WORK TO COMPLETE:
Using the records below, repeat exactly the lines from the one holding "ENC pin SW: TX -> D6" through the one holding "TFT1 pin RES: A6 -> A10", both ends included, and no others.

(Records contained in a dataset)

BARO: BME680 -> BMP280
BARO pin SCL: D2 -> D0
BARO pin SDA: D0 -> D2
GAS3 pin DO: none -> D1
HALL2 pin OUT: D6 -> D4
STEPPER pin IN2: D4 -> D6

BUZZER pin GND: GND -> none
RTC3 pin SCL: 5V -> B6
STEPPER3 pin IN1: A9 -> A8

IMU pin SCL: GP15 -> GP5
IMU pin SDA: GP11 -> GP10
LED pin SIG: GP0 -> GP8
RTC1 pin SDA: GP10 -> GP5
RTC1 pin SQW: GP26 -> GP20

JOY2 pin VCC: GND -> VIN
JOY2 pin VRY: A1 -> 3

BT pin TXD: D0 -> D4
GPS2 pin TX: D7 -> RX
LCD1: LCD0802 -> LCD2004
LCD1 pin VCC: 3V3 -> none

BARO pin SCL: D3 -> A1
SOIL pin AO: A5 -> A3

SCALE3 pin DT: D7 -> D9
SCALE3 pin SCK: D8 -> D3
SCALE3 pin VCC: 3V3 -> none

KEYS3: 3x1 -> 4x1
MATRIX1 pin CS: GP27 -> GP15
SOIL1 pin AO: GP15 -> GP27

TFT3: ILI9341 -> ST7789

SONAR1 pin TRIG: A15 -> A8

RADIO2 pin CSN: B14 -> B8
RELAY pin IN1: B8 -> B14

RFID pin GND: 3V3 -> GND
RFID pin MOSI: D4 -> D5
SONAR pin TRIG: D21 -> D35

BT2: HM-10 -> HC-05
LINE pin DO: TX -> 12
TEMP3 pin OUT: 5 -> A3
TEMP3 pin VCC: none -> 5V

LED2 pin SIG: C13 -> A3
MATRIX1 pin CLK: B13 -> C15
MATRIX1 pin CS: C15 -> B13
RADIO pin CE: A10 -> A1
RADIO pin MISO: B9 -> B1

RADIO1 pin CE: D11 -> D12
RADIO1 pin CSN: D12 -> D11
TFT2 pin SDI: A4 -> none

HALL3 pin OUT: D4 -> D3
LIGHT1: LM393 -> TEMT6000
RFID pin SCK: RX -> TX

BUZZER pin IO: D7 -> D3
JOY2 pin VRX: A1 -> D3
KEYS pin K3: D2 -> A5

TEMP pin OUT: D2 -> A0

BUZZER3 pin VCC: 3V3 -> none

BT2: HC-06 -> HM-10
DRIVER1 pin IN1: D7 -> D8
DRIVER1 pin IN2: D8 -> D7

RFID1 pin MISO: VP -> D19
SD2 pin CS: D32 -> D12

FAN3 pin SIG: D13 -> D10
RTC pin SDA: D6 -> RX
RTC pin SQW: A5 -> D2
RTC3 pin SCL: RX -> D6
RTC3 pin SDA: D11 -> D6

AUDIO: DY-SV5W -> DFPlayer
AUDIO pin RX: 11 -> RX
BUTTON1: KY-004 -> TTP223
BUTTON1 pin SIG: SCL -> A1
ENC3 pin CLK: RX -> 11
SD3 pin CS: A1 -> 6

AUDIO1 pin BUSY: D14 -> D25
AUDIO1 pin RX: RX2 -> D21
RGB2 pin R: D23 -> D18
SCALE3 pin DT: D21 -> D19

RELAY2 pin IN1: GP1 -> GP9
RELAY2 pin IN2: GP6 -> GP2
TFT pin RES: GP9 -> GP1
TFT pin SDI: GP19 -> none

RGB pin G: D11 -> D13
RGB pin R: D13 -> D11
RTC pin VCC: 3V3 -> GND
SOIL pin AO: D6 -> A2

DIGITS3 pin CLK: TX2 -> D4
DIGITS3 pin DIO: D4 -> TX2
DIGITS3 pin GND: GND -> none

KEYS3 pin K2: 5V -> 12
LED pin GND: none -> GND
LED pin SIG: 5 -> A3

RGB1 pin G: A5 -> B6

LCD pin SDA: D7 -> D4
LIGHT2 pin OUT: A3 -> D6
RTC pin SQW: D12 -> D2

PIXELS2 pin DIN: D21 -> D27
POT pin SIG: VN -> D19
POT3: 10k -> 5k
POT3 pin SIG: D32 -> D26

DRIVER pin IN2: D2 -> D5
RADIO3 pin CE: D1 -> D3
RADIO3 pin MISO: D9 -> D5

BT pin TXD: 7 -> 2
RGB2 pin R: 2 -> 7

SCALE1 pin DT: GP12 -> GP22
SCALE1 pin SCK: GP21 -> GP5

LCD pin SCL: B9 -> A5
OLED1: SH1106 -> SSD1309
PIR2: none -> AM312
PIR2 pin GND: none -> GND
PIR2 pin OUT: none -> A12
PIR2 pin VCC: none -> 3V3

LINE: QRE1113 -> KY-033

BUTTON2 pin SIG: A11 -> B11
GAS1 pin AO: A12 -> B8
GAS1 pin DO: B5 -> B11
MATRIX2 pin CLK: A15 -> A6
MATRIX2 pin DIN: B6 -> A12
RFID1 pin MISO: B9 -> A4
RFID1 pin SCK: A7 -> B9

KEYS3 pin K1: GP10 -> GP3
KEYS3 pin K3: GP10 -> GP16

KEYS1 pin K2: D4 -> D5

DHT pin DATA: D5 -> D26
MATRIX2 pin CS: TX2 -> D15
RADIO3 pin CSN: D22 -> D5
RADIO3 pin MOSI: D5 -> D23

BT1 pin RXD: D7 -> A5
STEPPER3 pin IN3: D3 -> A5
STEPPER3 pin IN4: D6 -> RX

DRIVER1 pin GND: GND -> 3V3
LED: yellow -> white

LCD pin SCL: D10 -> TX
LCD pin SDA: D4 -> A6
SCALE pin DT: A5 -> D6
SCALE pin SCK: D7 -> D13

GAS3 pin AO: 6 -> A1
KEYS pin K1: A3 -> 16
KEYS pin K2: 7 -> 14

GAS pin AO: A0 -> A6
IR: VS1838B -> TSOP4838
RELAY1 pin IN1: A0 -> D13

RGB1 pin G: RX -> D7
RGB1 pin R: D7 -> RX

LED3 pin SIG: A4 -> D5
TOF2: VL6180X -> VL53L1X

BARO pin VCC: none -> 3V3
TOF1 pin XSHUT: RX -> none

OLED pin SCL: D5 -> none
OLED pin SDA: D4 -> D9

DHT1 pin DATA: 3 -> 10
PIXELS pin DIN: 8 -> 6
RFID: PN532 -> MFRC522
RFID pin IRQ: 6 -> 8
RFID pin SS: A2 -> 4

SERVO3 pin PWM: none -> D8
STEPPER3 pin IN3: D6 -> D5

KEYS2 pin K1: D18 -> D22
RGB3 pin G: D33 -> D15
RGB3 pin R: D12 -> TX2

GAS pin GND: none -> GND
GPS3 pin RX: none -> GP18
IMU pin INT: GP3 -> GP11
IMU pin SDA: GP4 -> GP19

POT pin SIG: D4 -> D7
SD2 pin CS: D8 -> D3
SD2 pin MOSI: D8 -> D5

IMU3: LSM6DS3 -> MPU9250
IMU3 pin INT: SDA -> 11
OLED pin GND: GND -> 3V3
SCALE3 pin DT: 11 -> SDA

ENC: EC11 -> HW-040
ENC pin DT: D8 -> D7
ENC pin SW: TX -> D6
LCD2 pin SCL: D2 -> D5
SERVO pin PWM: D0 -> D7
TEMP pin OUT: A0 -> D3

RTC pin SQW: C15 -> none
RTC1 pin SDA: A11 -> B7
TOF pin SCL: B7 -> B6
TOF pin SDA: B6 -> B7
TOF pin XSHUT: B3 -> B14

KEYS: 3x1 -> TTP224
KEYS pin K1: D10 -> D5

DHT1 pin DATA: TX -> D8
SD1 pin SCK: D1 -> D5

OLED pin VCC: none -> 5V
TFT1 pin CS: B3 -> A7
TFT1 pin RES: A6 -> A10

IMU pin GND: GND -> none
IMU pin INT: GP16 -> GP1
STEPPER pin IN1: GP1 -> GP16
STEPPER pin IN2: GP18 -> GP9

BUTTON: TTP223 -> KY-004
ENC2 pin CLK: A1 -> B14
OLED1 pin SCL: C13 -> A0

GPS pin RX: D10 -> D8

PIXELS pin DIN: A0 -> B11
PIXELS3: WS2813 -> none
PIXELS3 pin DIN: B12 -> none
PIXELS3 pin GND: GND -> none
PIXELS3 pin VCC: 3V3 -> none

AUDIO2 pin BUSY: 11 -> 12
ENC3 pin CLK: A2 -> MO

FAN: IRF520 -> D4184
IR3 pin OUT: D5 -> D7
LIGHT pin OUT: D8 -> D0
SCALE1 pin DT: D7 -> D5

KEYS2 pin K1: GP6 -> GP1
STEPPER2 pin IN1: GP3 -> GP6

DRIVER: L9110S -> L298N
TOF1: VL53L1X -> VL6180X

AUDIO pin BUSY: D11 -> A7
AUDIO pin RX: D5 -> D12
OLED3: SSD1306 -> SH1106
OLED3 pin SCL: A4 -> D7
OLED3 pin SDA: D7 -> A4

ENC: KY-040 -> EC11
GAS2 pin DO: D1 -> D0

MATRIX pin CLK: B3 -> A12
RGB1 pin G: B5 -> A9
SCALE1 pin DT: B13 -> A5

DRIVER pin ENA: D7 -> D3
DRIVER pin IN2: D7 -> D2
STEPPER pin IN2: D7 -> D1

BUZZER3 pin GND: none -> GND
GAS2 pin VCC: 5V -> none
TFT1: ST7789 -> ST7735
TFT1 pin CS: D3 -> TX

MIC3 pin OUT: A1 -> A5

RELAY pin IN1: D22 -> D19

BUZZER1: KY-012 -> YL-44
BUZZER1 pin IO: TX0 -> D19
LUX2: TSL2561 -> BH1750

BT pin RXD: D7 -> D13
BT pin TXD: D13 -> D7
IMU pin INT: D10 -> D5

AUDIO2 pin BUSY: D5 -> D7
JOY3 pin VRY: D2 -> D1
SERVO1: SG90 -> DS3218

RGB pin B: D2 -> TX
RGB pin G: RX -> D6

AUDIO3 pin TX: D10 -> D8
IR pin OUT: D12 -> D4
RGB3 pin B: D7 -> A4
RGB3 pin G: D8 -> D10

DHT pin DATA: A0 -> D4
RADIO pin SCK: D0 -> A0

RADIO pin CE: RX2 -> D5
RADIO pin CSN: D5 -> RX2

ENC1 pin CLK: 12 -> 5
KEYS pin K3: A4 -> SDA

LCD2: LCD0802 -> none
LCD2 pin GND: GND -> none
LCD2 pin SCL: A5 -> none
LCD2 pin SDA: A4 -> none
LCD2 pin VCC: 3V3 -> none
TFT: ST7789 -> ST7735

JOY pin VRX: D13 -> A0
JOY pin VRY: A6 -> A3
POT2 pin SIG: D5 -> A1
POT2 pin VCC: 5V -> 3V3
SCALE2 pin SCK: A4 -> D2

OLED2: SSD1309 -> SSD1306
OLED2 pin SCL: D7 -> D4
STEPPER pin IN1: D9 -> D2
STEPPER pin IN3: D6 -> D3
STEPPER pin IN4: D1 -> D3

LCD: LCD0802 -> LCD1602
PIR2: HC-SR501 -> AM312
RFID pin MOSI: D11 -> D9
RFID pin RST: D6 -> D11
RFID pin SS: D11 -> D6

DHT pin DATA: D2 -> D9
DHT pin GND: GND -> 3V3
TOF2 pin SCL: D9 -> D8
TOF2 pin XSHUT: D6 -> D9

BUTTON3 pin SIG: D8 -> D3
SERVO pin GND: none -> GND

WRITTEN SOLUTION:
ENC pin SW: TX -> D6
LCD2 pin SCL: D2 -> D5
SERVO pin PWM: D0 -> D7
TEMP pin OUT: A0 -> D3

RTC pin SQW: C15 -> none
RTC1 pin SDA: A11 -> B7
TOF pin SCL: B7 -> B6
TOF pin SDA: B6 -> B7
TOF pin XSHUT: B3 -> B14

KEYS: 3x1 -> TTP224
KEYS pin K1: D10 -> D5

DHT1 pin DATA: TX -> D8
SD1 pin SCK: D1 -> D5

OLED pin VCC: none -> 5V
TFT1 pin CS: B3 -> A7
TFT1 pin RES: A6 -> A10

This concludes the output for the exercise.